Exercise brief
Copy every record word for word. The images stay behind.

Revision tracking records:
-*-*-
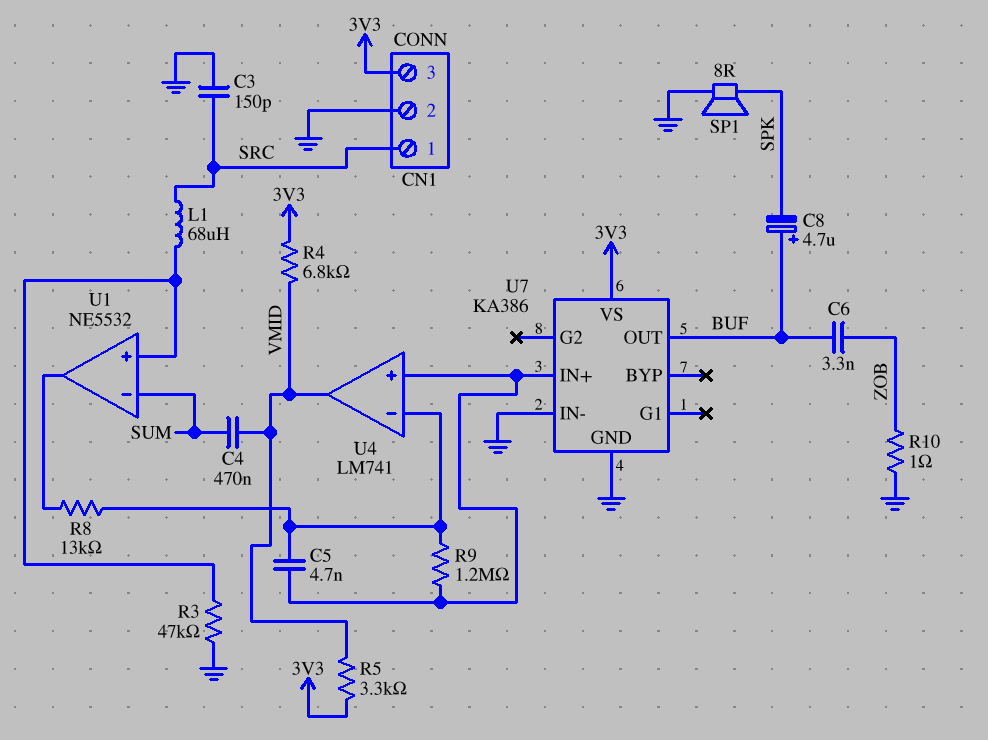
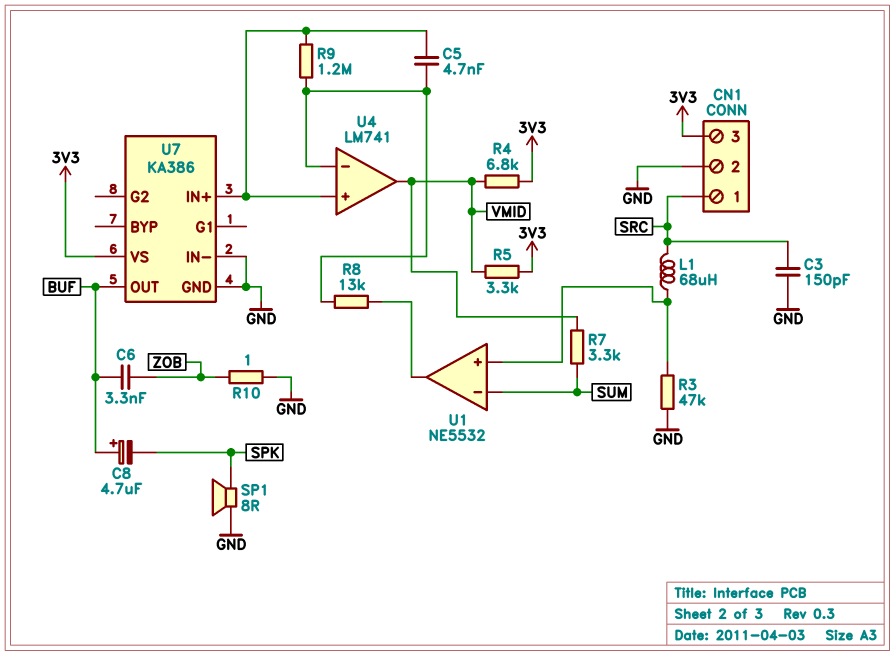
C4: 470nF (SUM, VMID) -> none
R7: none -> 3.3k (SUM, VMID)

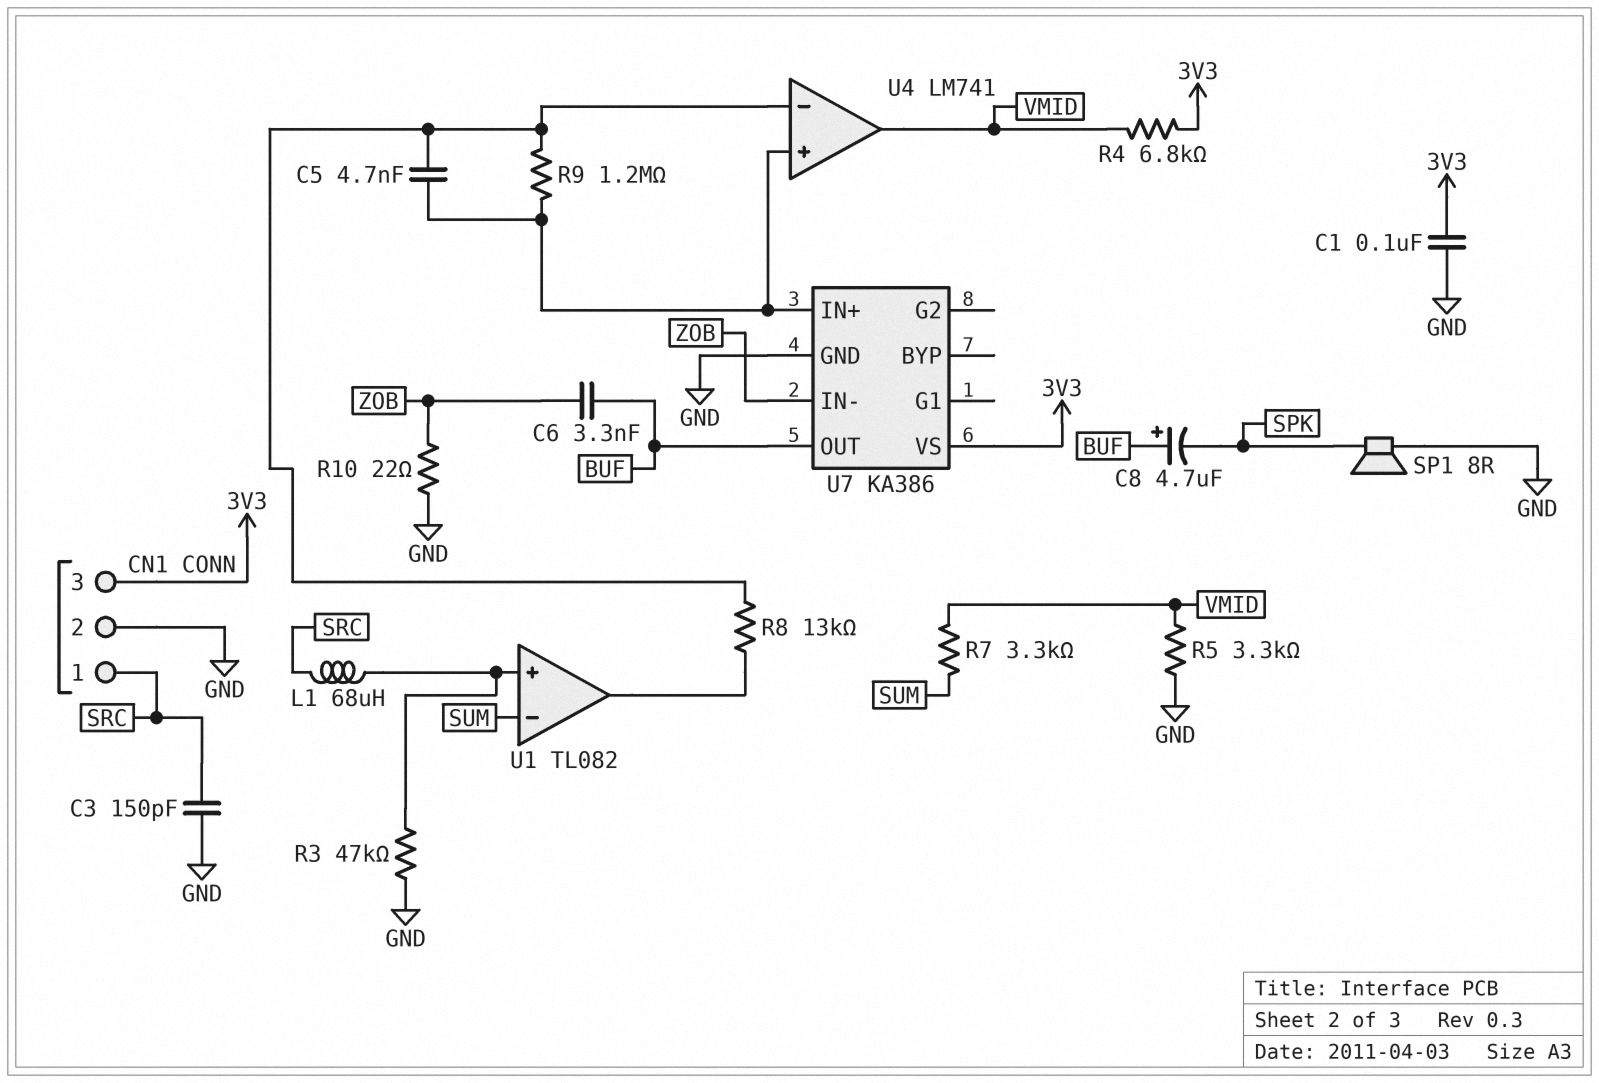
C1: none -> 100nF (3V3, GND)
R5: 3.3k (3V3, VMID) -> 3.3k (GND, VMID)
R10: 1 (GND, ZOB) -> 22 (GND, ZOB)
U1: NE5532 -> TL082
U7 pin IN-: GND -> ZOB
-*-*-
Exercise solution
C4: 470nF (SUM, VMID) -> none
R7: none -> 3.3k (SUM, VMID)

C1: none -> 100nF (3V3, GND)
R5: 3.3k (3V3, VMID) -> 3.3k (GND, VMID)
R10: 1 (GND, ZOB) -> 22 (GND, ZOB)
U1: NE5532 -> TL082
U7 pin IN-: GND -> ZOB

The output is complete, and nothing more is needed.